● **SUPPLIED ENTRIES**
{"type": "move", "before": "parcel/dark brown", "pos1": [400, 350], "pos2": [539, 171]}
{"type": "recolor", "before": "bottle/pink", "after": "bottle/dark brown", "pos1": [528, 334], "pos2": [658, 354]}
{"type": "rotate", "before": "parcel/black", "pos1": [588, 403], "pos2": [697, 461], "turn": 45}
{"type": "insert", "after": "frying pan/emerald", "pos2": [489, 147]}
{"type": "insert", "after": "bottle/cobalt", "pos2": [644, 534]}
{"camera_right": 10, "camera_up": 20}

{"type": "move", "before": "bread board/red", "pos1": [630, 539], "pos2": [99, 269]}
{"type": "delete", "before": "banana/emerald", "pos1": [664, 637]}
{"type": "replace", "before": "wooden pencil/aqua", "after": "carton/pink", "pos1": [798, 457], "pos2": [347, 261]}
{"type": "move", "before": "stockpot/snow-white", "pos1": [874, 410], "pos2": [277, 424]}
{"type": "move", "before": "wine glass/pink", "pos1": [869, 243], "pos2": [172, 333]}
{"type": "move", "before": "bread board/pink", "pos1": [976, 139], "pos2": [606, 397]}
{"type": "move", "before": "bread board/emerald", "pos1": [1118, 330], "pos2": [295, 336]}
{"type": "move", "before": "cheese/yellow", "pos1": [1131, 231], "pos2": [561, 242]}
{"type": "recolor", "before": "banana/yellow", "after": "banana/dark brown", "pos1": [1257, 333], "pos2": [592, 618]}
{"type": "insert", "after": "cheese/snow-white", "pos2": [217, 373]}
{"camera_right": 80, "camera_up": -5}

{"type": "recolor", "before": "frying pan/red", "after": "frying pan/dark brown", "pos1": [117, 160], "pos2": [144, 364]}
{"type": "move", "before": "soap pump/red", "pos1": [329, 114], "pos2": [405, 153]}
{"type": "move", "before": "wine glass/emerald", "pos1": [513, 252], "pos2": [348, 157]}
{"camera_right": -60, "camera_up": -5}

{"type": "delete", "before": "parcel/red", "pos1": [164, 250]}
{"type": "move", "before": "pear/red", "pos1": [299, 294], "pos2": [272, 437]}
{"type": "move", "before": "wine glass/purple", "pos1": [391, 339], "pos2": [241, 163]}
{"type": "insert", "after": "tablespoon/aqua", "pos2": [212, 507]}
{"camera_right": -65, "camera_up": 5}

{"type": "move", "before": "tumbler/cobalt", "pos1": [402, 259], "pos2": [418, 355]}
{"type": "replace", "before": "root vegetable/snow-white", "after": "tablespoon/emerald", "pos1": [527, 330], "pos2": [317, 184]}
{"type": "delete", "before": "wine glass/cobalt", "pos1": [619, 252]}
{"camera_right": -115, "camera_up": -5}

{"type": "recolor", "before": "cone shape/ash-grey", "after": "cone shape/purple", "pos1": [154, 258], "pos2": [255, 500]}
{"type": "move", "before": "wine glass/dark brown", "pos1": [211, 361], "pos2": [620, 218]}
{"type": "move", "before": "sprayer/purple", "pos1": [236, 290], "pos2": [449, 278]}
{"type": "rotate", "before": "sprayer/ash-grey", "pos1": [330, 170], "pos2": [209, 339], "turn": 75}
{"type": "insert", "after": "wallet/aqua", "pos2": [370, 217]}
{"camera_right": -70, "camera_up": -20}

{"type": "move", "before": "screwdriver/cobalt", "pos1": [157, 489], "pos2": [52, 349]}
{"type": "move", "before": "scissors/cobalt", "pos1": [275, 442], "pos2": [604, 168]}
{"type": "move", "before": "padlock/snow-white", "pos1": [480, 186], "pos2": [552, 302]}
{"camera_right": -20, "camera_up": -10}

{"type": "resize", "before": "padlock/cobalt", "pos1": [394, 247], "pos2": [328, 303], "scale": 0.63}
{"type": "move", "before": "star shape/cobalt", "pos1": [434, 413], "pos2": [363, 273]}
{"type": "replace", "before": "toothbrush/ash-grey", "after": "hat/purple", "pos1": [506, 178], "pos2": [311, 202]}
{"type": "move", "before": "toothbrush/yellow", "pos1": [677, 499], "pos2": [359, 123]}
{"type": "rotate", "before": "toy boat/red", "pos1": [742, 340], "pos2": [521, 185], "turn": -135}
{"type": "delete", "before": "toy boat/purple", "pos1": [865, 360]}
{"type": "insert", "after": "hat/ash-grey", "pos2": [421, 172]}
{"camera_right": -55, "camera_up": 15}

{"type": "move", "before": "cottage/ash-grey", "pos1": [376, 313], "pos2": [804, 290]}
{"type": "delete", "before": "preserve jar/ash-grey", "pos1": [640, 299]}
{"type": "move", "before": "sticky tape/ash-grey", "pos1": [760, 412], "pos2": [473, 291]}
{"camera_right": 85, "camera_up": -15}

● **PROBLEM TO SOLVE**
Copy out the full set of entries without altering anything.

● **RESPONSE AREA**
{"type": "move", "before": "parcel/dark brown", "pos1": [400, 350], "pos2": [539, 171]}
{"type": "recolor", "before": "bottle/pink", "after": "bottle/dark brown", "pos1": [528, 334], "pos2": [658, 354]}
{"type": "rotate", "before": "parcel/black", "pos1": [588, 403], "pos2": [697, 461], "turn": 45}
{"type": "insert", "after": "frying pan/emerald", "pos2": [489, 147]}
{"type": "insert", "after": "bottle/cobalt", "pos2": [644, 534]}
{"camera_right": 10, "camera_up": 20}

{"type": "move", "before": "bread board/red", "pos1": [630, 539], "pos2": [99, 269]}
{"type": "delete", "before": "banana/emerald", "pos1": [664, 637]}
{"type": "replace", "before": "wooden pencil/aqua", "after": "carton/pink", "pos1": [798, 457], "pos2": [347, 261]}
{"type": "move", "before": "stockpot/snow-white", "pos1": [874, 410], "pos2": [277, 424]}
{"type": "move", "before": "wine glass/pink", "pos1": [869, 243], "pos2": [172, 333]}
{"type": "move", "before": "bread board/pink", "pos1": [976, 139], "pos2": [606, 397]}
{"type": "move", "before": "bread board/emerald", "pos1": [1118, 330], "pos2": [295, 336]}
{"type": "move", "before": "cheese/yellow", "pos1": [1131, 231], "pos2": [561, 242]}
{"type": "recolor", "before": "banana/yellow", "after": "banana/dark brown", "pos1": [1257, 333], "pos2": [592, 618]}
{"type": "insert", "after": "cheese/snow-white", "pos2": [217, 373]}
{"camera_right": 80, "camera_up": -5}

{"type": "recolor", "before": "frying pan/red", "after": "frying pan/dark brown", "pos1": [117, 160], "pos2": [144, 364]}
{"type": "move", "before": "soap pump/red", "pos1": [329, 114], "pos2": [405, 153]}
{"type": "move", "before": "wine glass/emerald", "pos1": [513, 252], "pos2": [348, 157]}
{"camera_right": -60, "camera_up": -5}

{"type": "delete", "before": "parcel/red", "pos1": [164, 250]}
{"type": "move", "before": "pear/red", "pos1": [299, 294], "pos2": [272, 437]}
{"type": "move", "before": "wine glass/purple", "pos1": [391, 339], "pos2": [241, 163]}
{"type": "insert", "after": "tablespoon/aqua", "pos2": [212, 507]}
{"camera_right": -65, "camera_up": 5}

{"type": "move", "before": "tumbler/cobalt", "pos1": [402, 259], "pos2": [418, 355]}
{"type": "replace", "before": "root vegetable/snow-white", "after": "tablespoon/emerald", "pos1": [527, 330], "pos2": [317, 184]}
{"type": "delete", "before": "wine glass/cobalt", "pos1": [619, 252]}
{"camera_right": -115, "camera_up": -5}

{"type": "recolor", "before": "cone shape/ash-grey", "after": "cone shape/purple", "pos1": [154, 258], "pos2": [255, 500]}
{"type": "move", "before": "wine glass/dark brown", "pos1": [211, 361], "pos2": [620, 218]}
{"type": "move", "before": "sprayer/purple", "pos1": [236, 290], "pos2": [449, 278]}
{"type": "rotate", "before": "sprayer/ash-grey", "pos1": [330, 170], "pos2": [209, 339], "turn": 75}
{"type": "insert", "after": "wallet/aqua", "pos2": [370, 217]}
{"camera_right": -70, "camera_up": -20}

{"type": "move", "before": "screwdriver/cobalt", "pos1": [157, 489], "pos2": [52, 349]}
{"type": "move", "before": "scissors/cobalt", "pos1": [275, 442], "pos2": [604, 168]}
{"type": "move", "before": "padlock/snow-white", "pos1": [480, 186], "pos2": [552, 302]}
{"camera_right": -20, "camera_up": -10}

{"type": "resize", "before": "padlock/cobalt", "pos1": [394, 247], "pos2": [328, 303], "scale": 0.63}
{"type": "move", "before": "star shape/cobalt", "pos1": [434, 413], "pos2": [363, 273]}
{"type": "replace", "before": "toothbrush/ash-grey", "after": "hat/purple", "pos1": [506, 178], "pos2": [311, 202]}
{"type": "move", "before": "toothbrush/yellow", "pos1": [677, 499], "pos2": [359, 123]}
{"type": "rotate", "before": "toy boat/red", "pos1": [742, 340], "pos2": [521, 185], "turn": -135}
{"type": "delete", "before": "toy boat/purple", "pos1": [865, 360]}
{"type": "insert", "after": "hat/ash-grey", "pos2": [421, 172]}
{"camera_right": -55, "camera_up": 15}

{"type": "move", "before": "cottage/ash-grey", "pos1": [376, 313], "pos2": [804, 290]}
{"type": "delete", "before": "preserve jar/ash-grey", "pos1": [640, 299]}
{"type": "move", "before": "sticky tape/ash-grey", "pos1": [760, 412], "pos2": [473, 291]}
{"camera_right": 85, "camera_up": -15}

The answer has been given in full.